● **DIRECTIONS FOR THIS TASK**
The records should be restated exactly from their first line through the line with "building: [235,150,268,192] -> none" in it.

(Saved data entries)
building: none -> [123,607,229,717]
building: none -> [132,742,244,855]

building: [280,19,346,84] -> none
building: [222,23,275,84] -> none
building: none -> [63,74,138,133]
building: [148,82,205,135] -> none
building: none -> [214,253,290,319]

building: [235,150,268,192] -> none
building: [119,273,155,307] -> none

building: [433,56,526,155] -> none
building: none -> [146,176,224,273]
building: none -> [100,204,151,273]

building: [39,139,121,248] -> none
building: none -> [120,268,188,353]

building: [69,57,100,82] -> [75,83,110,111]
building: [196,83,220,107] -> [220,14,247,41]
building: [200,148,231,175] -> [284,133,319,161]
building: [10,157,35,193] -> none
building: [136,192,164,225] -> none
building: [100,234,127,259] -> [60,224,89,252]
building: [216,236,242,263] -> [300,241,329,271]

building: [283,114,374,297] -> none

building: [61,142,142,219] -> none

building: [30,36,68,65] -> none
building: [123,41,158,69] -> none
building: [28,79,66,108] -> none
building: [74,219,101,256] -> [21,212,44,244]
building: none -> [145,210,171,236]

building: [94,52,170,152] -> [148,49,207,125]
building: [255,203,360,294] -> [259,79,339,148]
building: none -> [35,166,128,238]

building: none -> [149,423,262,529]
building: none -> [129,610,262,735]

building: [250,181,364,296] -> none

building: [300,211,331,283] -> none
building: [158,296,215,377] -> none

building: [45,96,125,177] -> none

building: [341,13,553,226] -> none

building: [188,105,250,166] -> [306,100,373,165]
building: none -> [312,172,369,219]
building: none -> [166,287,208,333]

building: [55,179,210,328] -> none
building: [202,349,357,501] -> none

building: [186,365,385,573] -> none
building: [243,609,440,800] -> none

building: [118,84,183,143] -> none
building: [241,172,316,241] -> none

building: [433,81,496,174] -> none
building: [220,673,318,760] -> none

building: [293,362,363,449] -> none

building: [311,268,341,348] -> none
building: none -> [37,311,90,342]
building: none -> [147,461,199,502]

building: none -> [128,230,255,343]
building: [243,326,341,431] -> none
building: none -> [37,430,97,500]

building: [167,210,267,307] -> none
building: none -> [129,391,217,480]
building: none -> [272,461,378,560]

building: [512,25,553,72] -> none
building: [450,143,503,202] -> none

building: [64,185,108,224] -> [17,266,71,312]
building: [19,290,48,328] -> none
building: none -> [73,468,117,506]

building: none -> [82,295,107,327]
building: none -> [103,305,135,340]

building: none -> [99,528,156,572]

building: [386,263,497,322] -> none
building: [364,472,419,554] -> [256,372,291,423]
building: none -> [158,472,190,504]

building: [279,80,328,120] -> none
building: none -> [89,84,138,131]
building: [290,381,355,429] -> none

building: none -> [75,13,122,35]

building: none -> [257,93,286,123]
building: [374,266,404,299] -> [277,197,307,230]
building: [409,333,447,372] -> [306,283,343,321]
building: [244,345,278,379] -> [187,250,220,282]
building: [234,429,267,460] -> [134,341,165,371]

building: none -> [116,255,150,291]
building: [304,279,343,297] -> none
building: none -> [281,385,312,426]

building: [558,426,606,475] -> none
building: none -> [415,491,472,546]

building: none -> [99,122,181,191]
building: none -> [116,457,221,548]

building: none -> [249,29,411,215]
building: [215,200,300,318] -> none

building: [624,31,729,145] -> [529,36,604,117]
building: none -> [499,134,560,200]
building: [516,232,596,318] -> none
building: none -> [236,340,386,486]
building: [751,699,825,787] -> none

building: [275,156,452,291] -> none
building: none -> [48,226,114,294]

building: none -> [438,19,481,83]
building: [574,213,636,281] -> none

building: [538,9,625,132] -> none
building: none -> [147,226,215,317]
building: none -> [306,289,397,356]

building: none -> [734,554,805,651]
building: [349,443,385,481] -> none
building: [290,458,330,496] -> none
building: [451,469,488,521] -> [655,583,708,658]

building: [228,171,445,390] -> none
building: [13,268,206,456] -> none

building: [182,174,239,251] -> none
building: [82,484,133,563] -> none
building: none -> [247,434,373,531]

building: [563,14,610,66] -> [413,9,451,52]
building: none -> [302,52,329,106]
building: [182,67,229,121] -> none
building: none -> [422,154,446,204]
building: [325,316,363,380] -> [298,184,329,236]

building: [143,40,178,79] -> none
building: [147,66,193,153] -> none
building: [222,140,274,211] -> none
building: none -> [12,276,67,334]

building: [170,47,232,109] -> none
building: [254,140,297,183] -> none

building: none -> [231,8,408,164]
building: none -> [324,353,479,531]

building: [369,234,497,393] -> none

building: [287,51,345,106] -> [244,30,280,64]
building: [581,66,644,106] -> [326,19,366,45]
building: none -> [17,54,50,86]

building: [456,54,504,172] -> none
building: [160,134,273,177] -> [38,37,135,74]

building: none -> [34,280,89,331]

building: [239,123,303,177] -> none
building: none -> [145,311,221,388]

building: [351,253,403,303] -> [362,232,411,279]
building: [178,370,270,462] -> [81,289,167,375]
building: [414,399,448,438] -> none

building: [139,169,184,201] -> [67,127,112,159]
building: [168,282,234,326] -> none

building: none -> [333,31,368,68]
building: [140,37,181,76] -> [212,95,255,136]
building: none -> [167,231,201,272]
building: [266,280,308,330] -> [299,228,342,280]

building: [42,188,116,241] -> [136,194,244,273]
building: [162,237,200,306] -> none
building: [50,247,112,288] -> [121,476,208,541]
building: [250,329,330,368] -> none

● **OUTPUT OF THE TASK**
building: none -> [123,607,229,717]
building: none -> [132,742,244,855]

building: [280,19,346,84] -> none
building: [222,23,275,84] -> none
building: none -> [63,74,138,133]
building: [148,82,205,135] -> none
building: none -> [214,253,290,319]

building: [235,150,268,192] -> none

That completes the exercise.